TASK PROMPT: Print, exactly as they appear in the listing below, the lines from the line with "(378, 139) = (665, 401): turquoise" to the line with "(442, 169) = (614, 493): green", with both end lines kept.

EXERCISE MATERIAL:
-----
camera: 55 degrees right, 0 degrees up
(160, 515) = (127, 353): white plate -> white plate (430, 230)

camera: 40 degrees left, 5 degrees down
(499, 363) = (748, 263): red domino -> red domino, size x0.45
-----
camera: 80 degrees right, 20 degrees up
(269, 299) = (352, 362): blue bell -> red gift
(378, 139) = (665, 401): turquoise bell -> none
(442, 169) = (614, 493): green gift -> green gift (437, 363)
-----
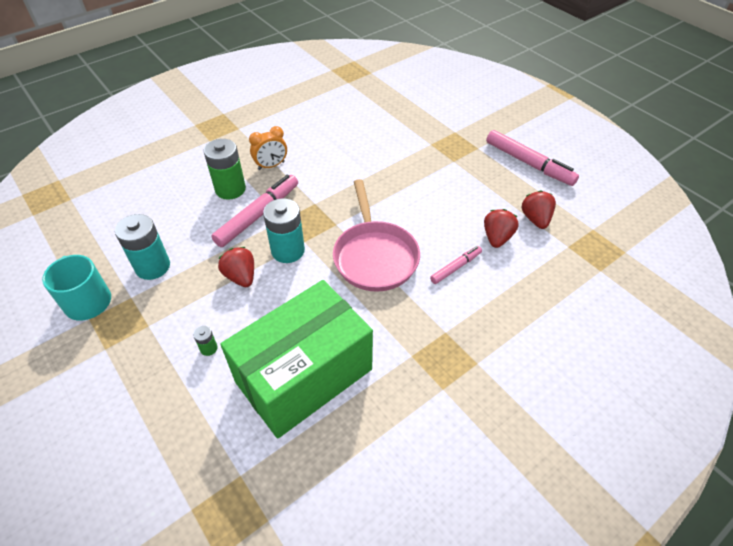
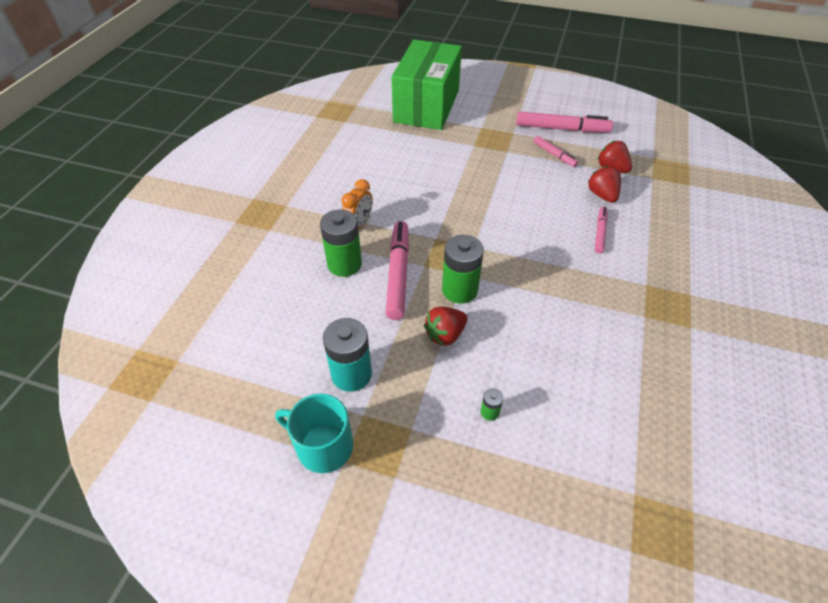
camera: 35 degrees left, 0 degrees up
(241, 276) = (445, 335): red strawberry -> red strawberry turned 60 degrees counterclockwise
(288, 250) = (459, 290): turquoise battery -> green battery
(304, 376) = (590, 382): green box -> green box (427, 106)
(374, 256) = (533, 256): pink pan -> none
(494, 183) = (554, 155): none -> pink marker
-----
WRITTEN RESPONSE:
(378, 139) = (665, 401): turquoise bell -> none
(442, 169) = (614, 493): green gift -> green gift (437, 363)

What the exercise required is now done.